- **BRIEF**: Copy out exactly the lines from the one containing "U2 pin OA: MB -> MA" to the last line of the records below, both included, and leave out any pictures.

· · ·

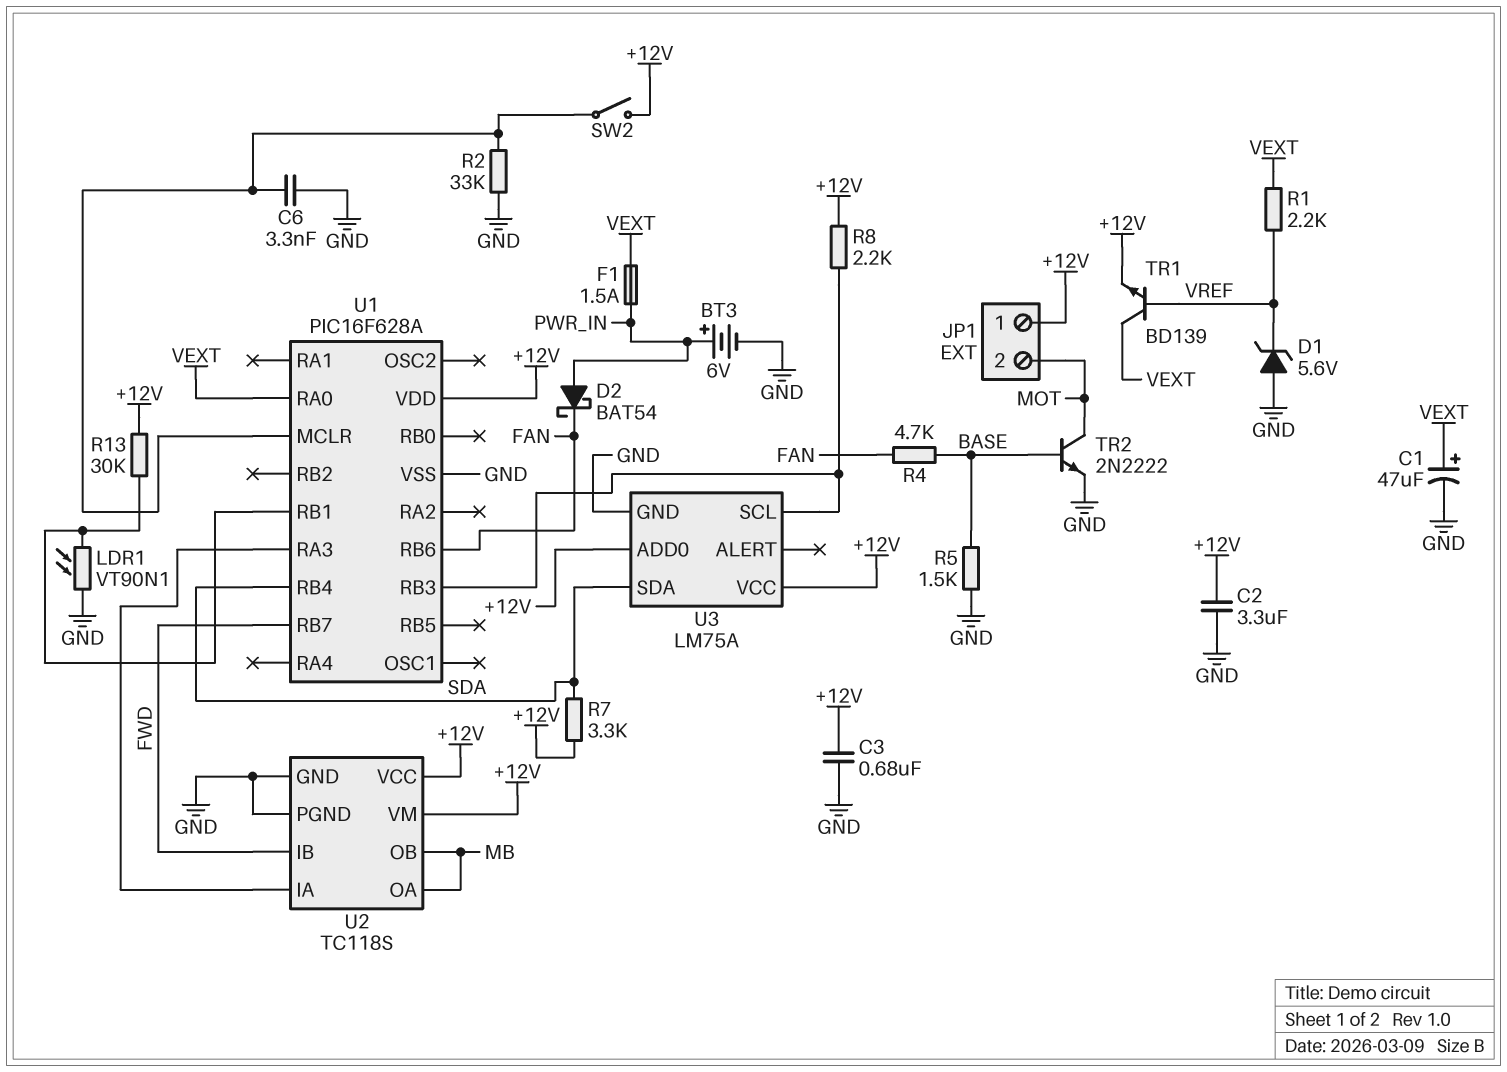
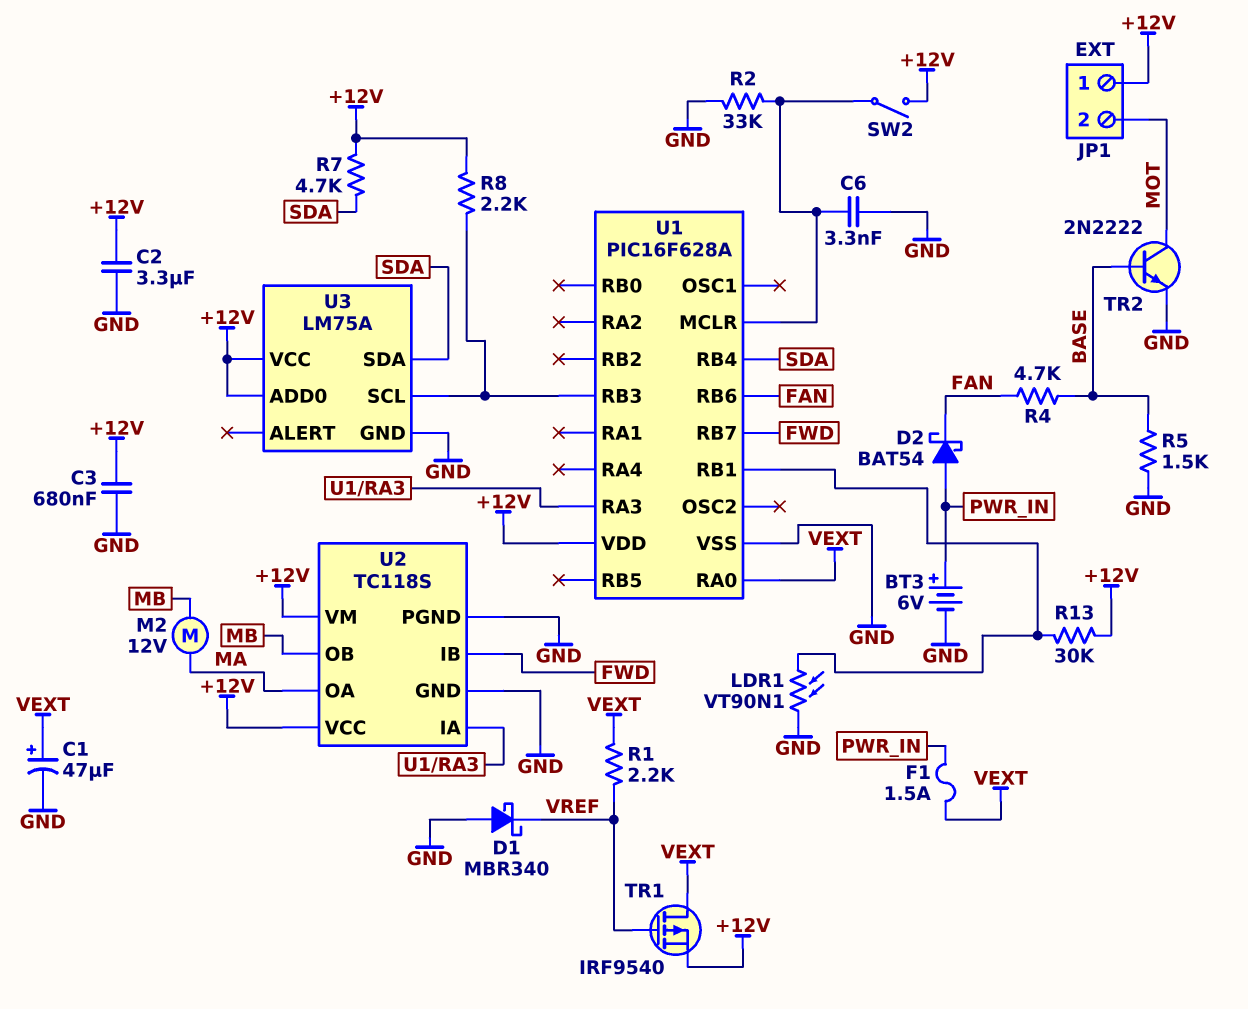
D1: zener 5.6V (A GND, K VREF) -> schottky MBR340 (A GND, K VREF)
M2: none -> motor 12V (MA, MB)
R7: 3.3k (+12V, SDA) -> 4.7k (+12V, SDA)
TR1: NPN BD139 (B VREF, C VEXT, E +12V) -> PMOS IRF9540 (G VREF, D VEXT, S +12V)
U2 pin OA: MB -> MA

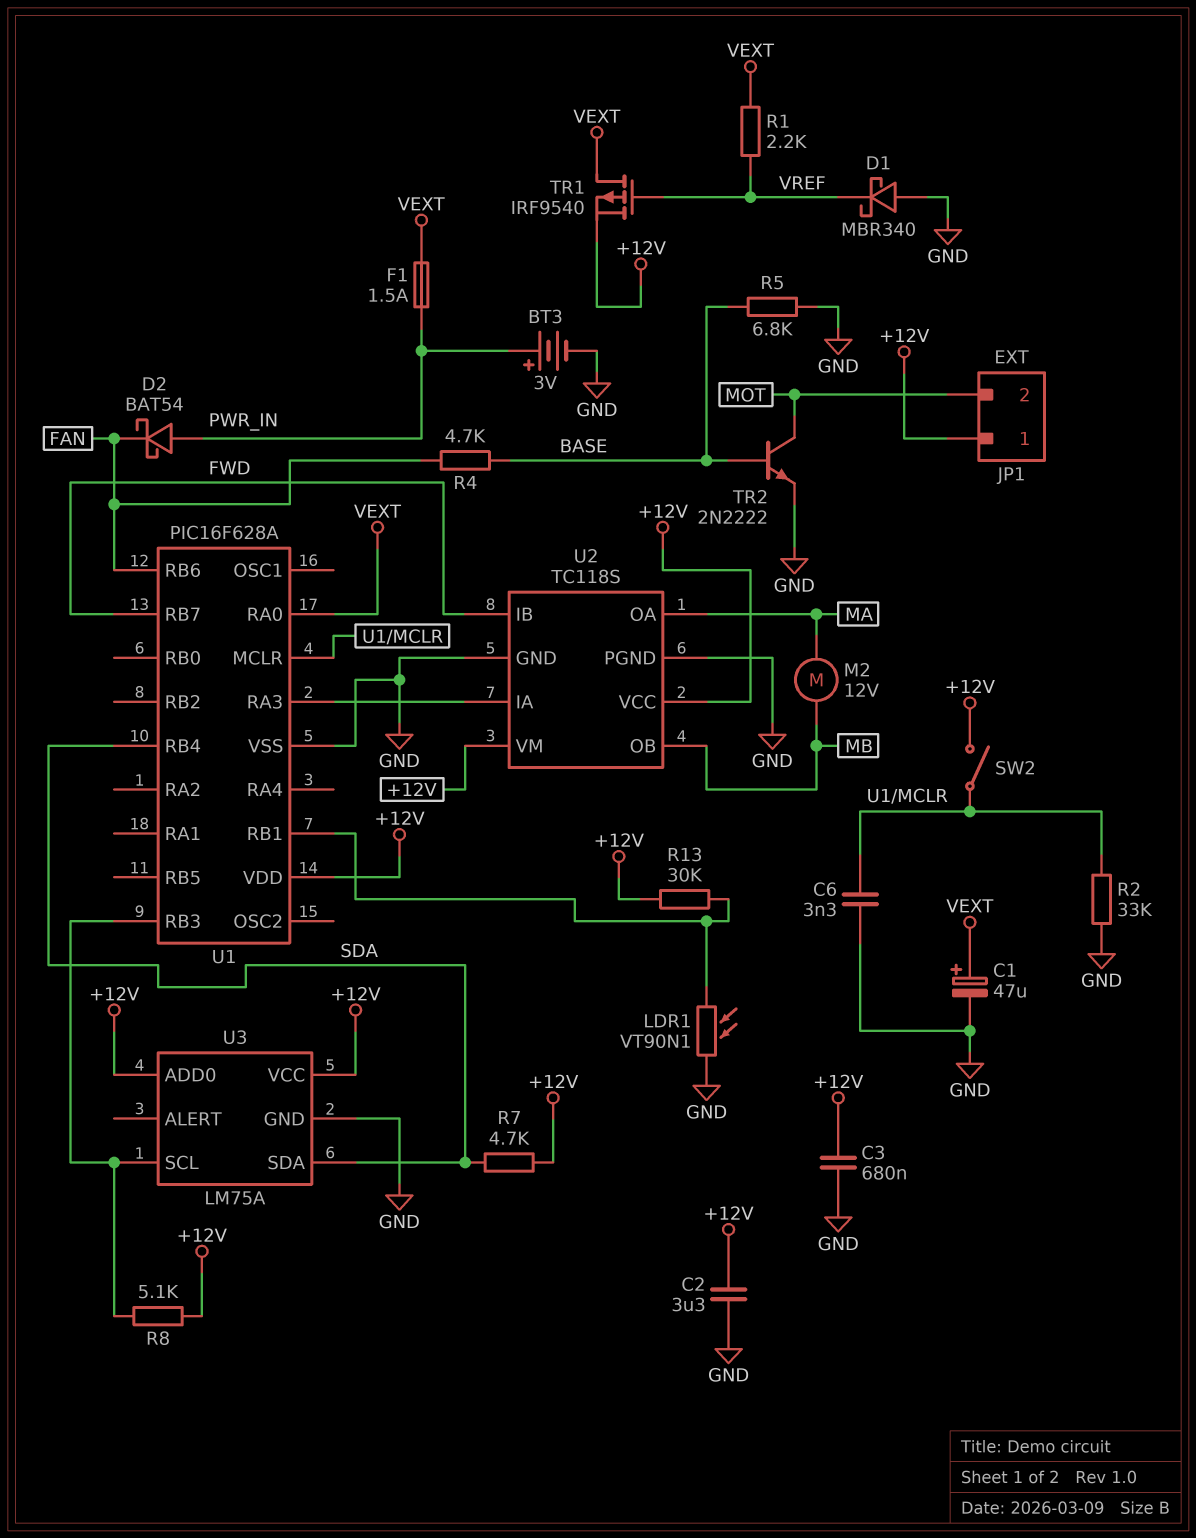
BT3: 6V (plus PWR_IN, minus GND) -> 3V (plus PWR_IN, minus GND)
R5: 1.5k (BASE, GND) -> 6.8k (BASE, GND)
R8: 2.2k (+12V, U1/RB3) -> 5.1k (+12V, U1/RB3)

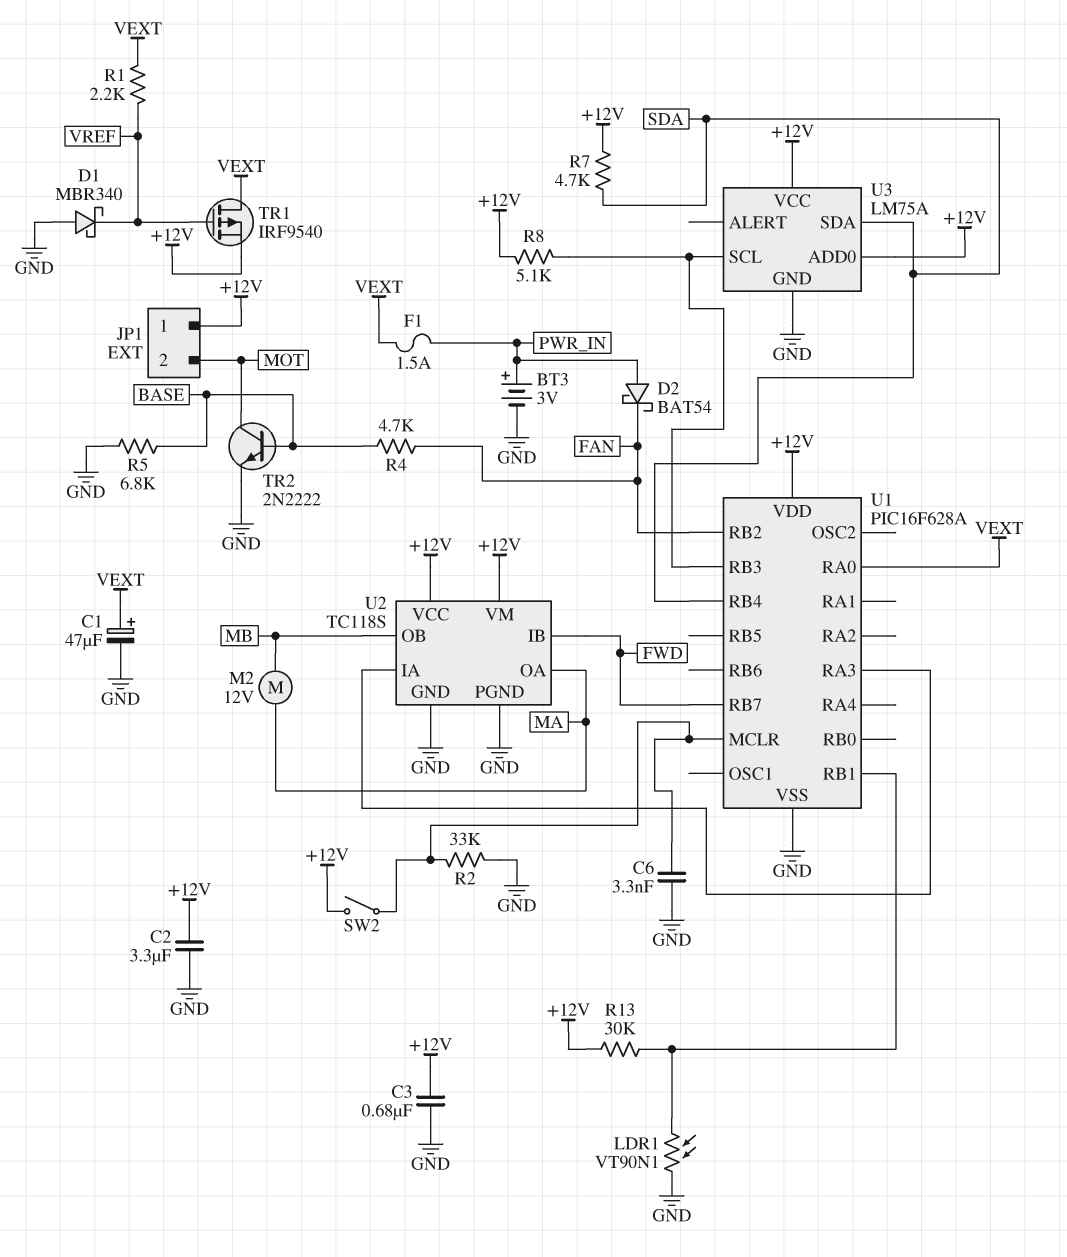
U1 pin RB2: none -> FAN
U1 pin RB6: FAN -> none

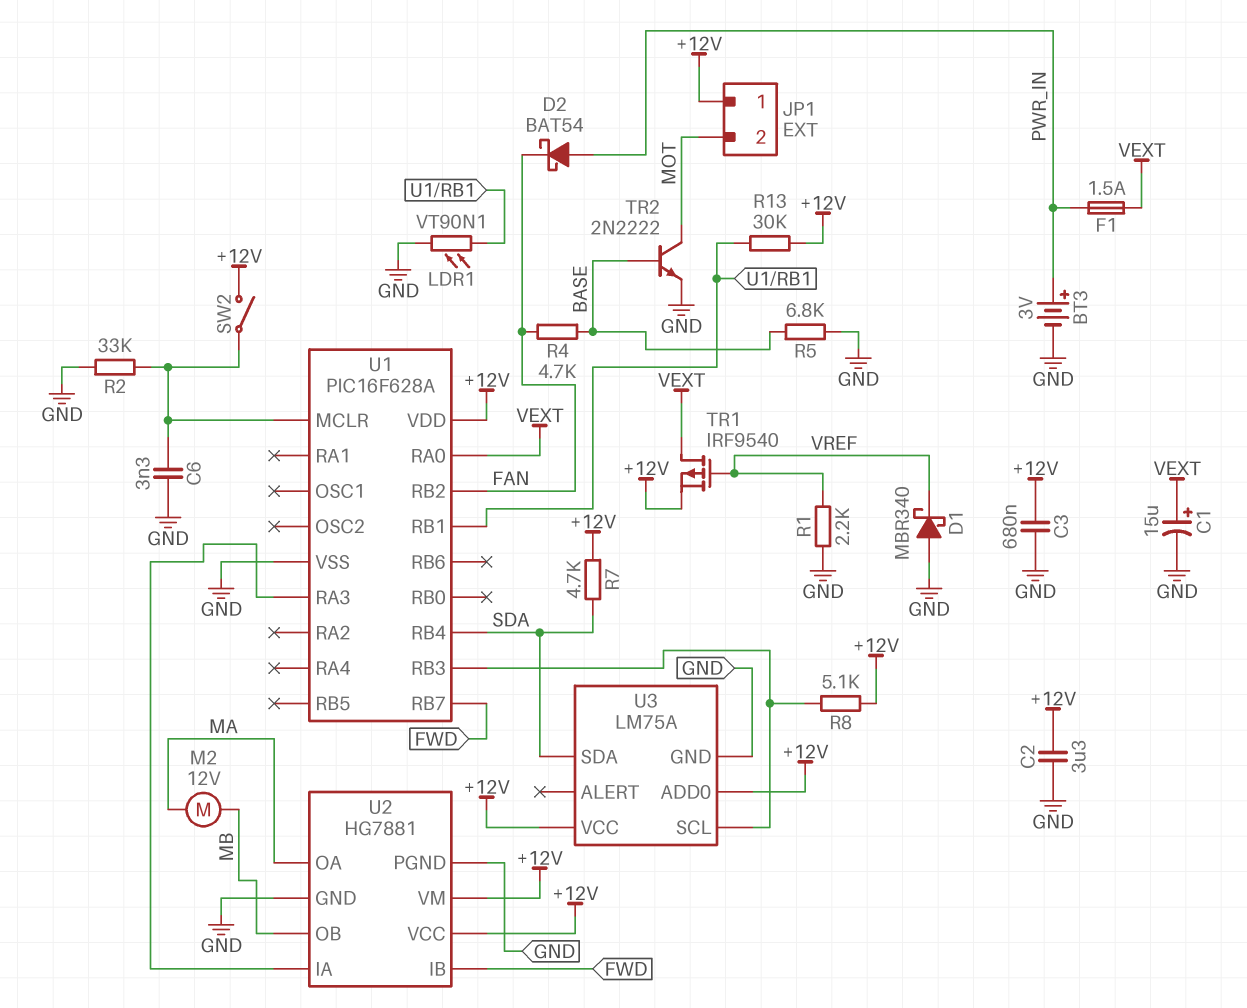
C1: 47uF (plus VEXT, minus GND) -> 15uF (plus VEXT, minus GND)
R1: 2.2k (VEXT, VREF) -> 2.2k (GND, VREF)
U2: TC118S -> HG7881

· · ·

- **THE ANSWER**:
U2 pin OA: MB -> MA

BT3: 6V (plus PWR_IN, minus GND) -> 3V (plus PWR_IN, minus GND)
R5: 1.5k (BASE, GND) -> 6.8k (BASE, GND)
R8: 2.2k (+12V, U1/RB3) -> 5.1k (+12V, U1/RB3)

U1 pin RB2: none -> FAN
U1 pin RB6: FAN -> none

C1: 47uF (plus VEXT, minus GND) -> 15uF (plus VEXT, minus GND)
R1: 2.2k (VEXT, VREF) -> 2.2k (GND, VREF)
U2: TC118S -> HG7881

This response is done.